[The data Boundary: Start]
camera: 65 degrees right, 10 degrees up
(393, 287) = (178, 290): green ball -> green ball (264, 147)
[The data Boundary: End]
[The data Boundary: Start]
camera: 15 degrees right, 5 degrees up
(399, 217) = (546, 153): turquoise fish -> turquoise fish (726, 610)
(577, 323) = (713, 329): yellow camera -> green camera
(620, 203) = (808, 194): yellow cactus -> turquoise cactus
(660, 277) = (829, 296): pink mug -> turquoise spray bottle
[The data Boundary: End]
[The data Boundary: Start]
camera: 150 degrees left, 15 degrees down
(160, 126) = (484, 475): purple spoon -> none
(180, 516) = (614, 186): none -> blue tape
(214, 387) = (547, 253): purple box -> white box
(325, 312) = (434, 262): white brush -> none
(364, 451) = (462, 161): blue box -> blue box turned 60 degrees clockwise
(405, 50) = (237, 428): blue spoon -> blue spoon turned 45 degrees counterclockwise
[The data Boundary: End]
**What is needed**
Return a word-for-word copy of the lines above from the one holding "(364, 451) = (462, 161): blue" through the one holding "(405, 50) = (237, 428): blue", with both of them included and nothing besides.

**The completed task**
(364, 451) = (462, 161): blue box -> blue box turned 60 degrees clockwise
(405, 50) = (237, 428): blue spoon -> blue spoon turned 45 degrees counterclockwise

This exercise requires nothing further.